===== Material to process

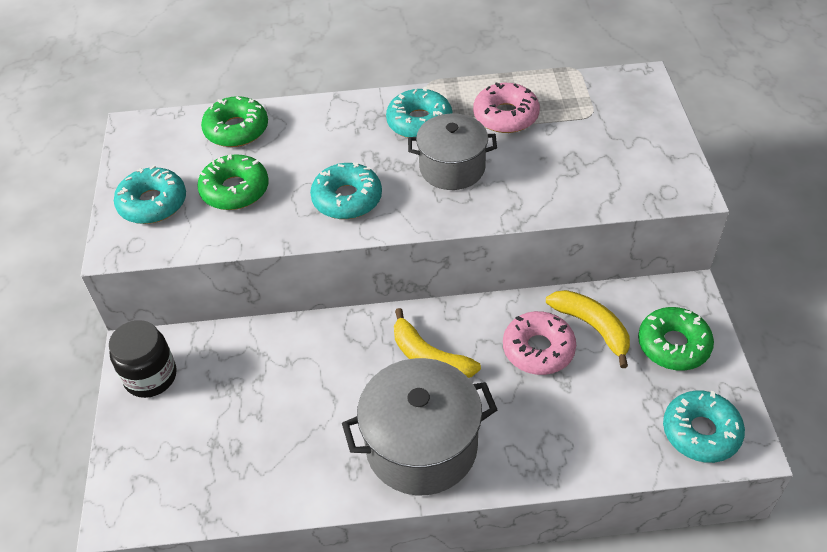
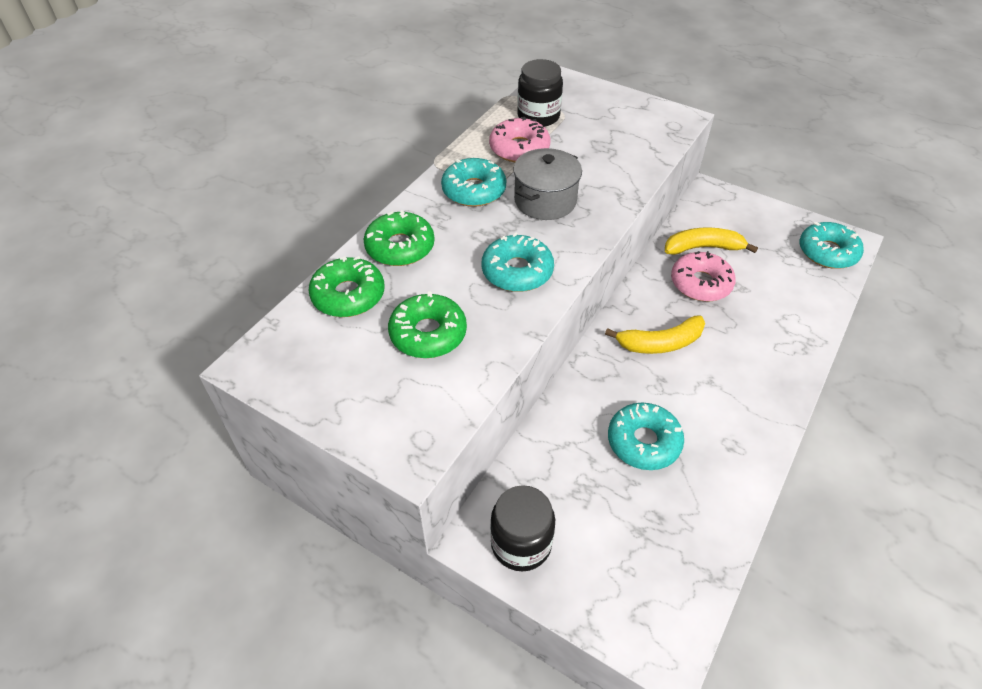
camera: 55 degrees left, 0 degrees up
(152, 203) = (379, 400): turquoise donut -> turquoise donut (643, 442)
(421, 446) = (742, 394): grey pot -> none
(567, 101) = (538, 116): none -> black jar
(673, 345) = (749, 222): green donut -> green donut (400, 247)

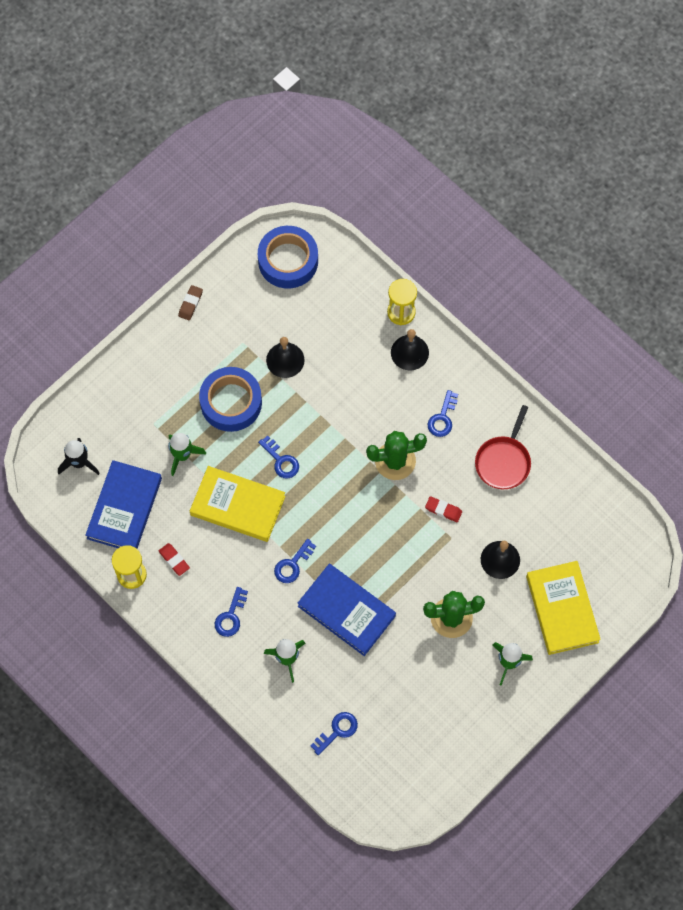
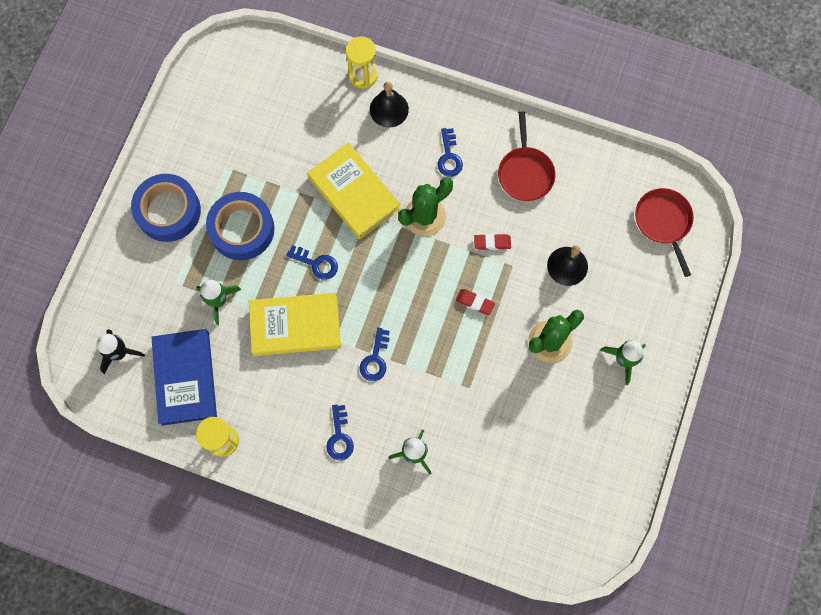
camera: 25 degrees left, 5 degrees up
(174, 560) = (258, 407): red eraser -> red eraser (475, 302)
(190, 304) = (158, 152): brown eraser -> none
(285, 360) = (275, 166): black bell -> none
(288, 261) = (233, 72): blue tape -> blue tape (168, 211)
(337, 731) = (496, 502): blue key -> none
(346, 611) = (448, 380): blue book -> none
(562, 609) = (647, 287): yellow book -> yellow book (354, 193)
(606, 559) = (663, 222): none -> red pan

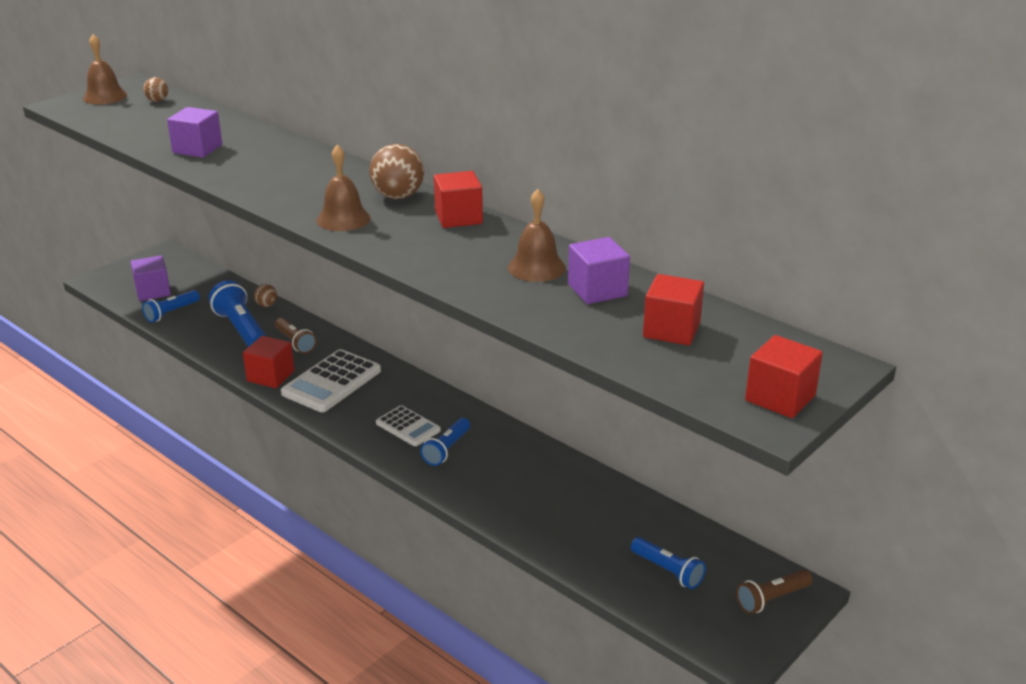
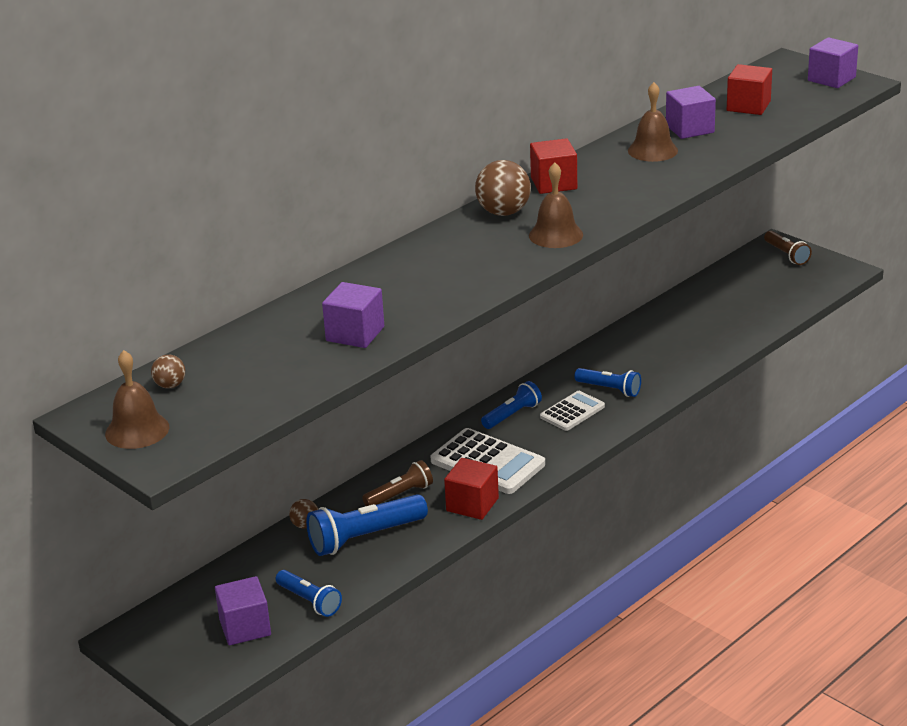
camera: 85 degrees left, 0 degrees up
(668, 571) = (763, 291): blue flashlight -> blue flashlight (512, 415)
(780, 398) = (831, 79): red cube -> purple cube

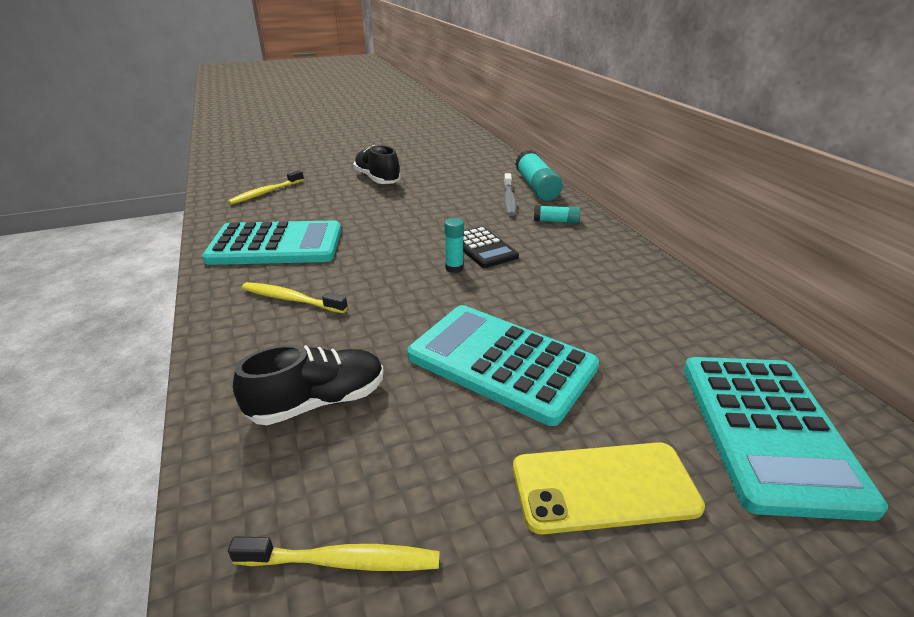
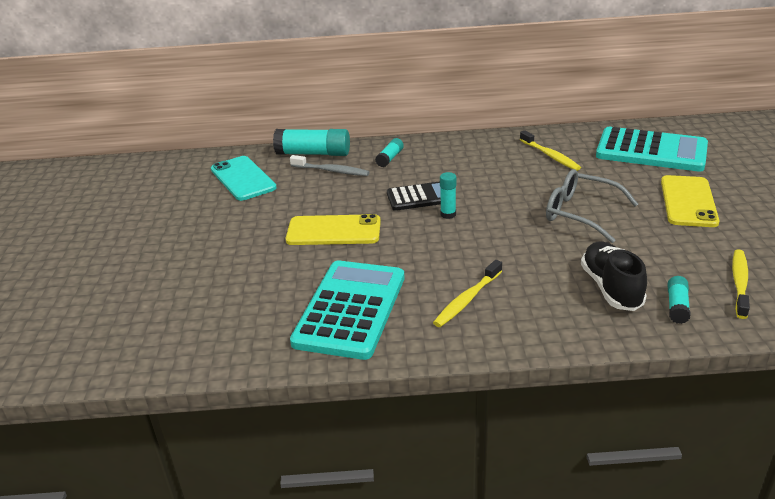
camera: 70 degrees left, 0 degrees up
(266, 193) = (192, 319): yellow toothbrush -> yellow toothbrush (550, 156)
(274, 472) = (677, 306): none -> turquoise glue stick
(377, 179) = (217, 236): black shoe -> none
(400, 218) = (334, 231): none -> yellow phone
(471, 170) = (243, 178): none -> turquoise phone
(501, 362) = (580, 213): turquoise calculator -> grey glasses

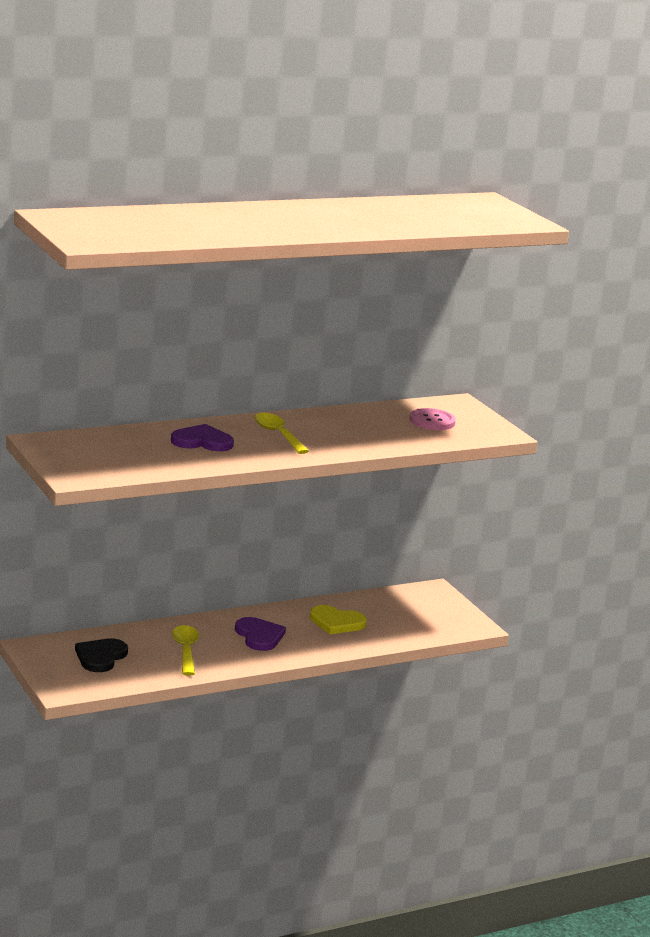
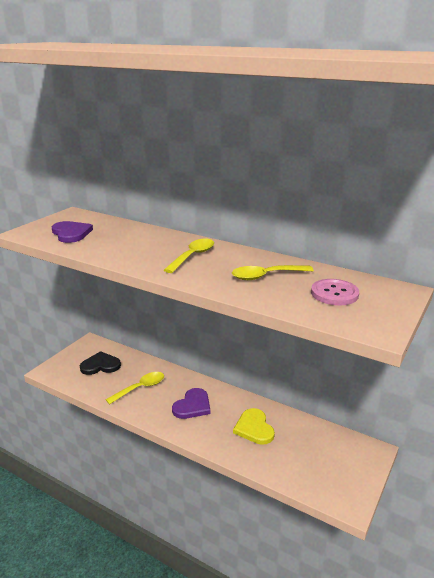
camera: 60 degrees right, 5 degrees up
(202, 441) = (138, 242): purple heart -> purple heart (71, 233)
(366, 427) = (266, 276): none -> yellow spoon

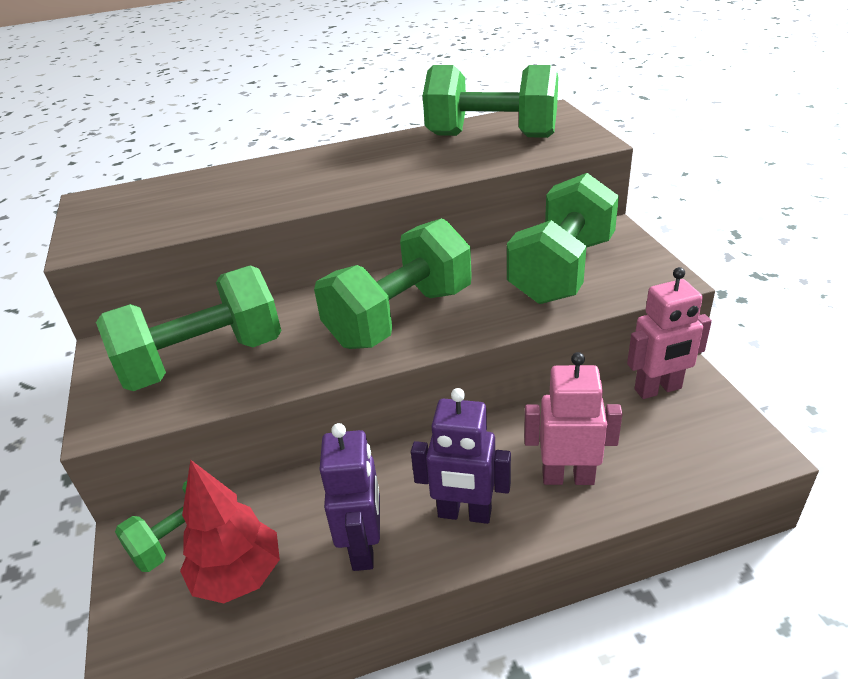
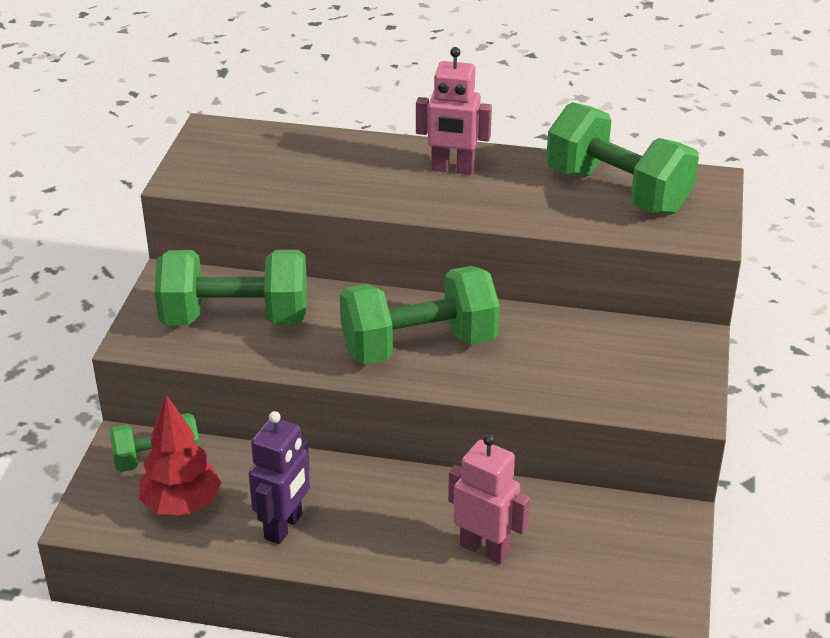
camera: 25 degrees right, 0 degrees up
(464, 514) = (378, 538): purple robot -> none
(562, 270) = (602, 361): green dumbbell -> none
(658, 389) = (636, 515): pink robot -> pink robot (452, 169)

==========

- About this exercise
Which lines above hold the string "grey"? Copy every one of them.

- Result below
(421, 446) = (742, 394): grey pot -> none
(501, 362) = (580, 213): turquoise calculator -> grey glasses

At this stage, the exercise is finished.